*PROBLEM:*
The word "none" marks the lines you need; copy each of them from the data.

[Opening PROVIDED DATA section]

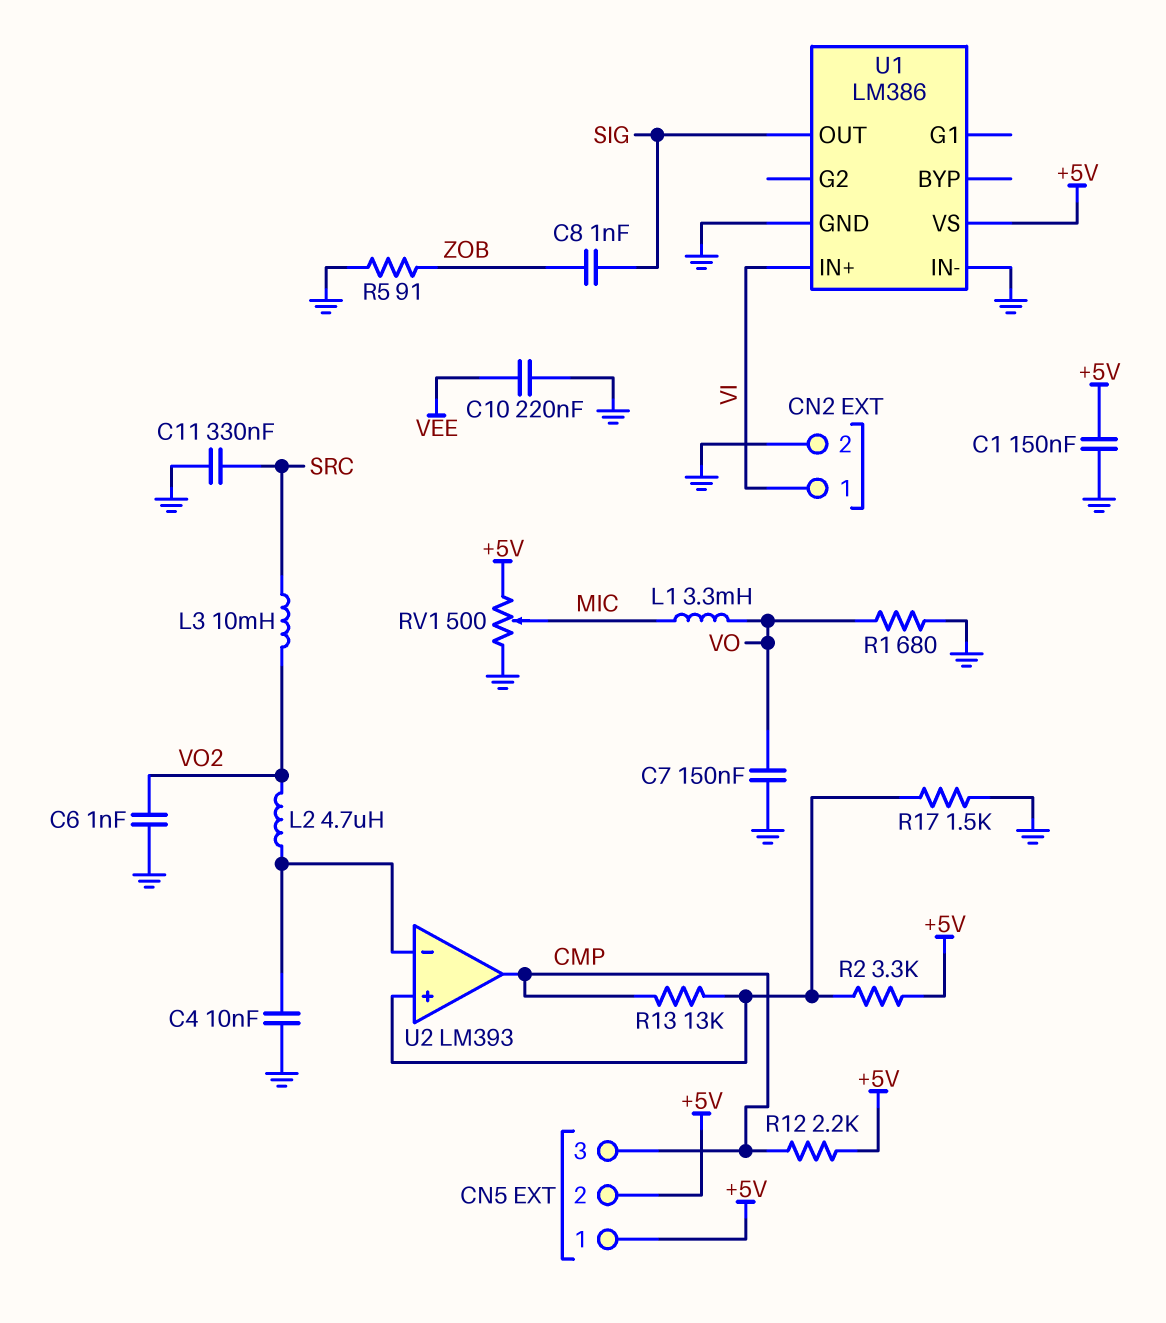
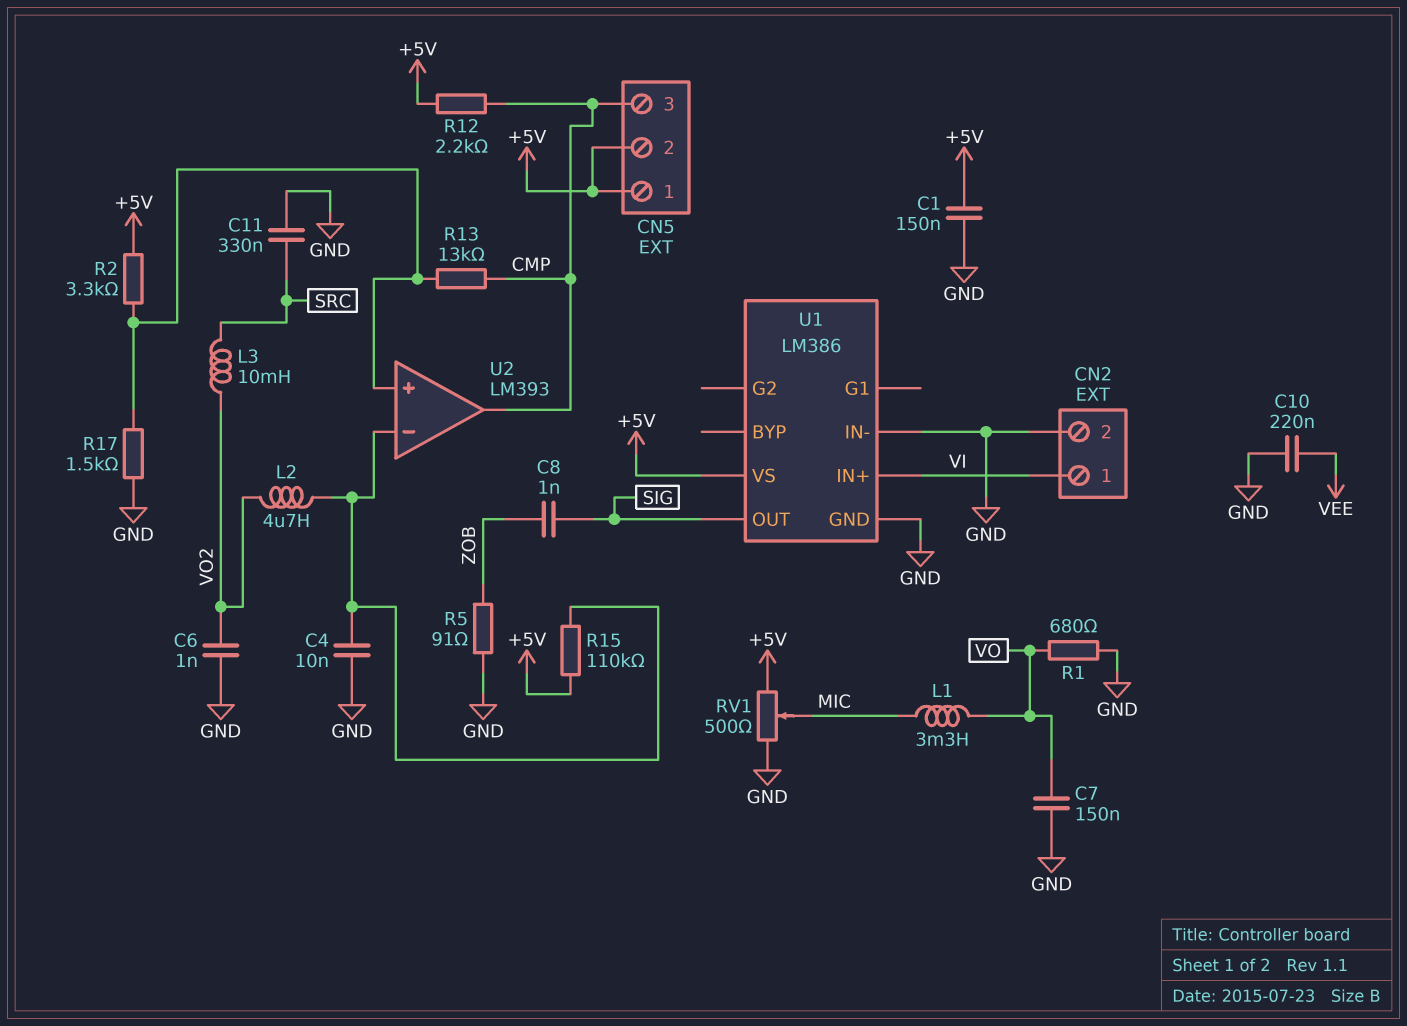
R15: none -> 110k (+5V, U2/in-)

[Closing PROVIDED DATA section]
[Opening PROVIDED DATA section]

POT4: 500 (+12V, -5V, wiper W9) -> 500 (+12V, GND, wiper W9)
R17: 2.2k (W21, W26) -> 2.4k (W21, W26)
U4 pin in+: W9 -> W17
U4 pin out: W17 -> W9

[Closing PROVIDED DATA section]
[Opening PROVIDED DATA section]

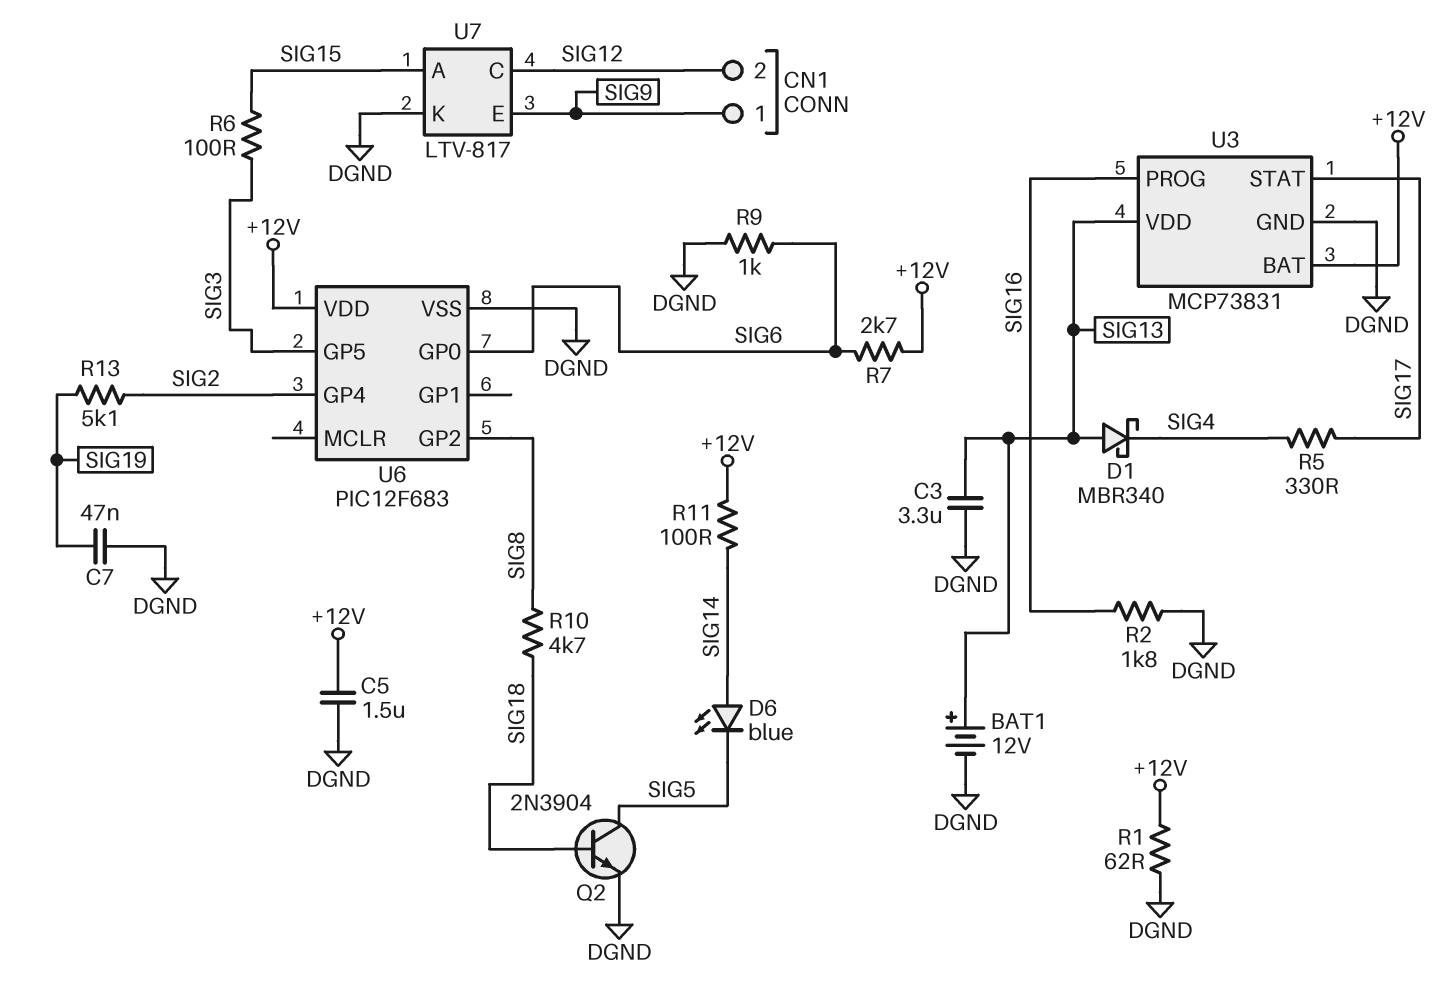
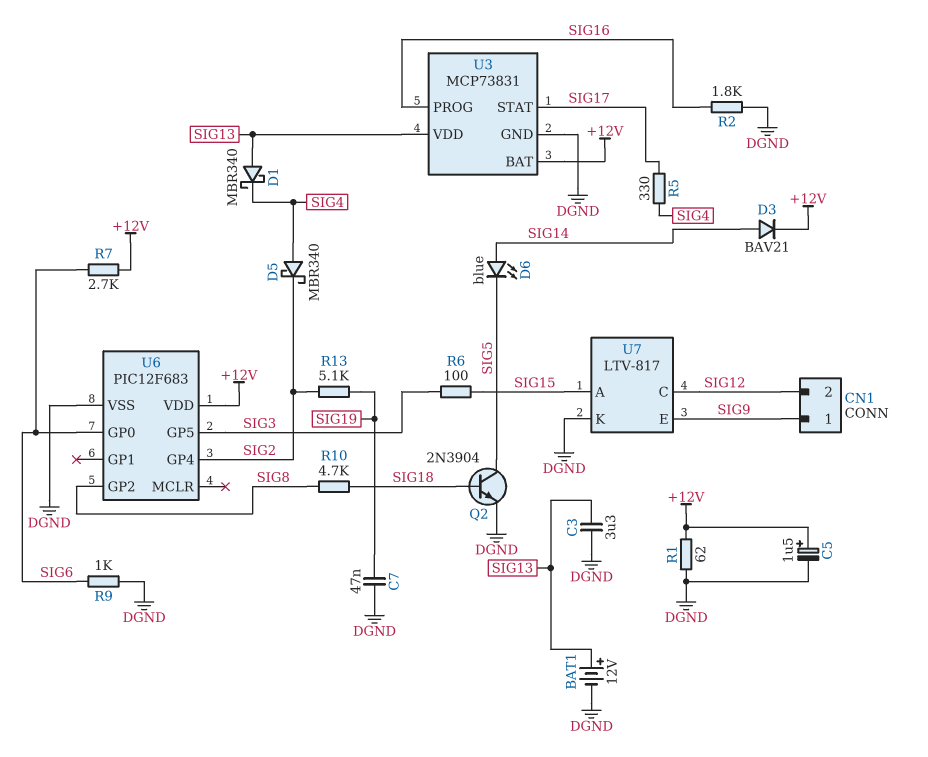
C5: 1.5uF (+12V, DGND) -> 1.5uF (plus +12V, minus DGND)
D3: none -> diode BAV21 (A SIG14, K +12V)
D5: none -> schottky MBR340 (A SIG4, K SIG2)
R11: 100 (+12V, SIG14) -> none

[Closing PROVIDED DATA section]

*WRITTEN RESPONSE:*
R15: none -> 110k (+5V, U2/in-)
D3: none -> diode BAV21 (A SIG14, K +12V)
D5: none -> schottky MBR340 (A SIG4, K SIG2)
R11: 100 (+12V, SIG14) -> none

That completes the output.